* Your objective
Everything from the line containing "D3: schottky 1N5817" to the last line of the data below should be copied word for word, and nothing else.

* Given records
○ ○ ○ ○

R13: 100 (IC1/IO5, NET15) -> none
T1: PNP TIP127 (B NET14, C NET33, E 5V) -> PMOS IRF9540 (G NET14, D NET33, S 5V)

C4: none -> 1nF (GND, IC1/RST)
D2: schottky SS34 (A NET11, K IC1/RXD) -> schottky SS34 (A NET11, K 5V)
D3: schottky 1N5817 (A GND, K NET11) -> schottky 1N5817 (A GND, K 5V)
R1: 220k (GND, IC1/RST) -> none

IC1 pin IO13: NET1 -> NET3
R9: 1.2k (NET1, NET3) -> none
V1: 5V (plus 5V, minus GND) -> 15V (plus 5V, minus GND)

○ ○ ○ ○

* Problem solution
D3: schottky 1N5817 (A GND, K NET11) -> schottky 1N5817 (A GND, K 5V)
R1: 220k (GND, IC1/RST) -> none

IC1 pin IO13: NET1 -> NET3
R9: 1.2k (NET1, NET3) -> none
V1: 5V (plus 5V, minus GND) -> 15V (plus 5V, minus GND)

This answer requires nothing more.